▸ Exercise prompt
Pictures stay out of the copy. Transcribe exactly, and only, the line with "red round brick" through the last line of the entries below.

▸ Before-and-after object listings
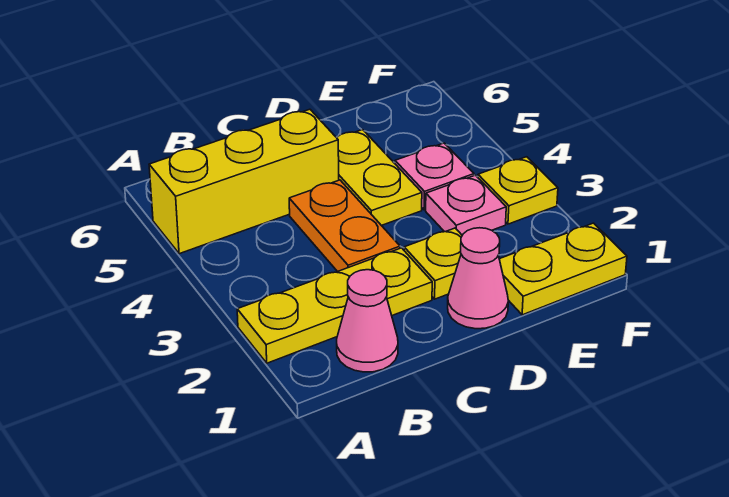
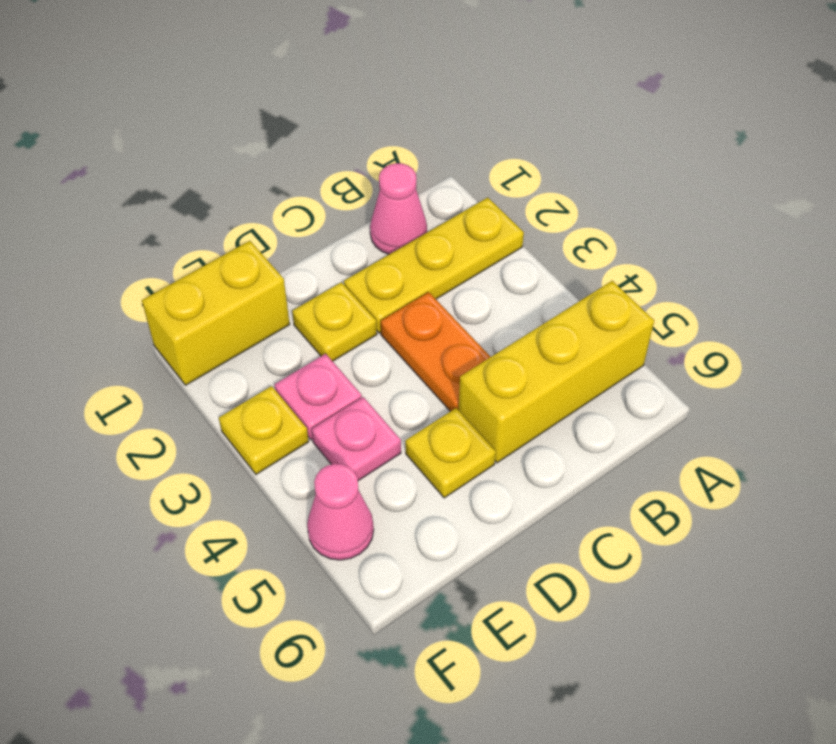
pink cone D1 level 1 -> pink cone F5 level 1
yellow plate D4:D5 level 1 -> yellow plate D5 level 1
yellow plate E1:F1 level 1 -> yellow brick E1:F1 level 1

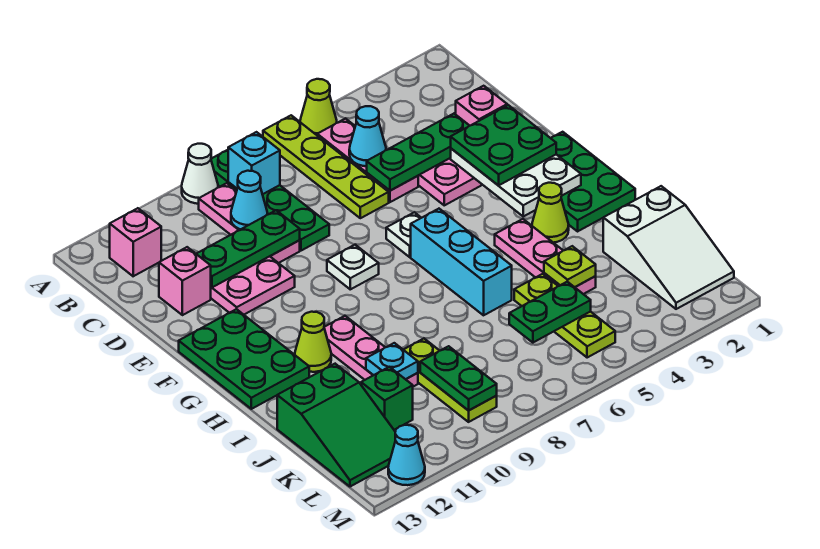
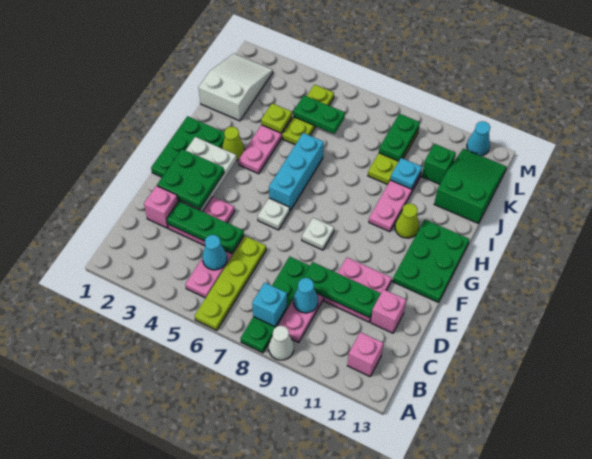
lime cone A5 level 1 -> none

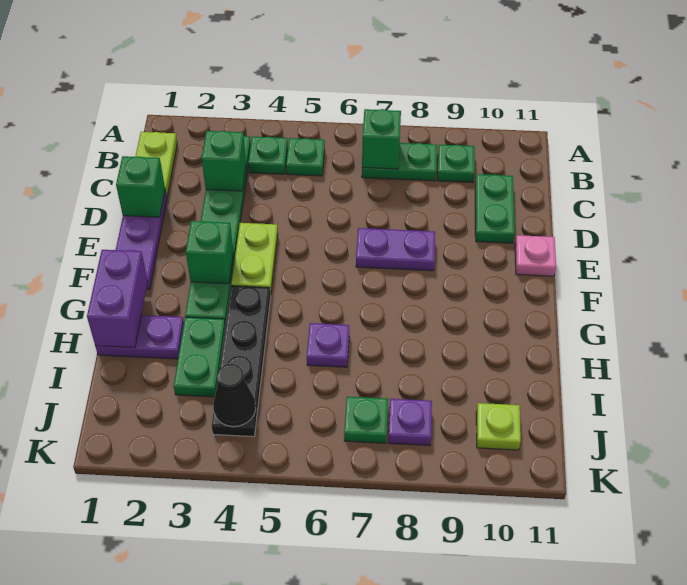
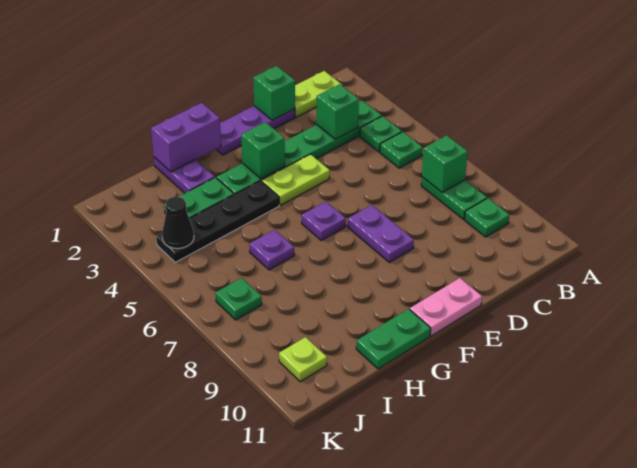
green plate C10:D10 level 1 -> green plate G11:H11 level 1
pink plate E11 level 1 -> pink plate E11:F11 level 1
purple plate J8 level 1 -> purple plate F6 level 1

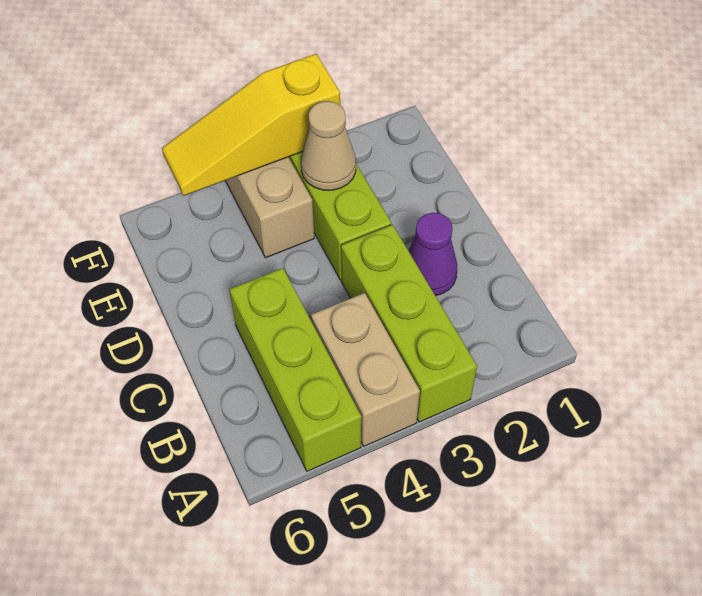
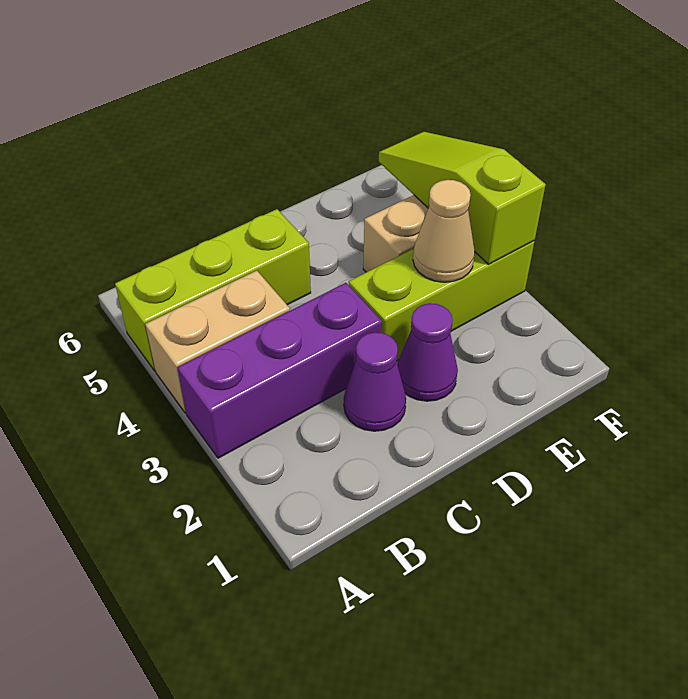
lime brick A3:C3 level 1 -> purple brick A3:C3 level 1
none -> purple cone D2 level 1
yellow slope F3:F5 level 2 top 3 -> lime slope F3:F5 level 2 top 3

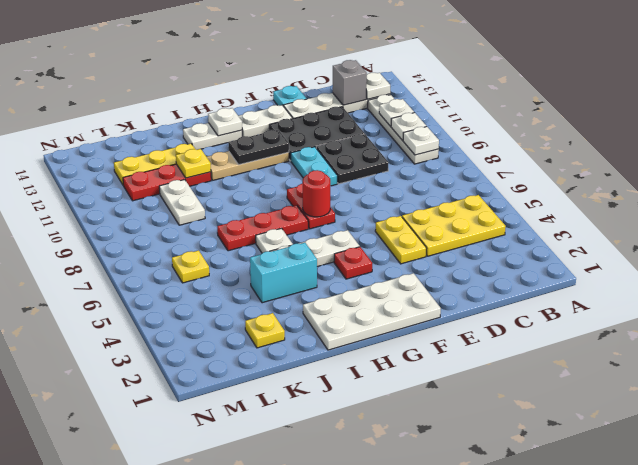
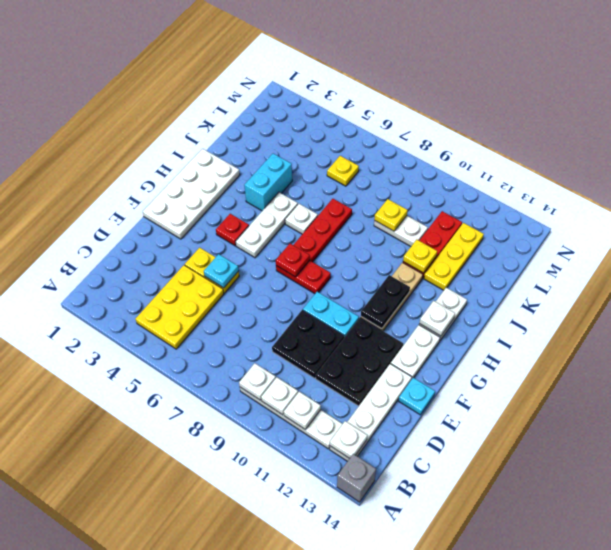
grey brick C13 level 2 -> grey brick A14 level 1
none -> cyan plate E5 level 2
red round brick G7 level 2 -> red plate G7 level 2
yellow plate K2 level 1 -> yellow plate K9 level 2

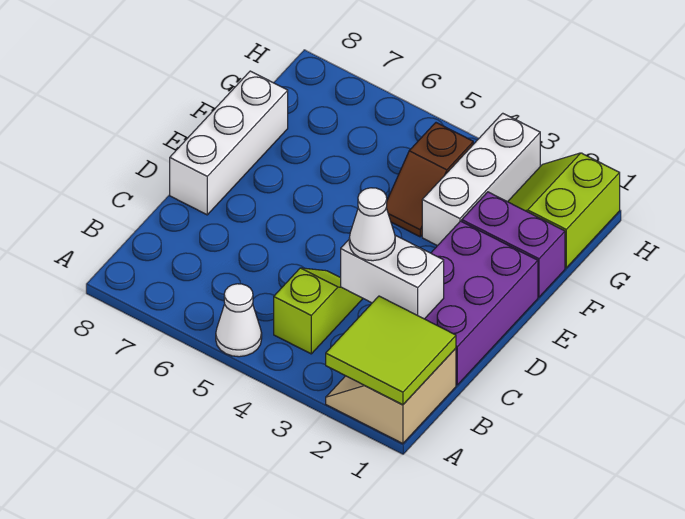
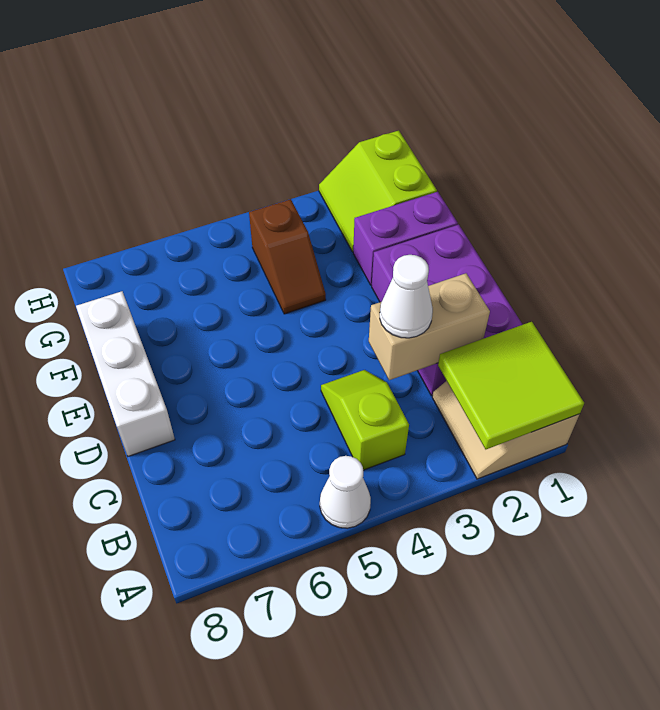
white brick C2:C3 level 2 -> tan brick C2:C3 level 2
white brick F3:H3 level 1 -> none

▸ Answer section
red round brick G7 level 2 -> red plate G7 level 2
yellow plate K2 level 1 -> yellow plate K9 level 2

white brick C2:C3 level 2 -> tan brick C2:C3 level 2
white brick F3:H3 level 1 -> none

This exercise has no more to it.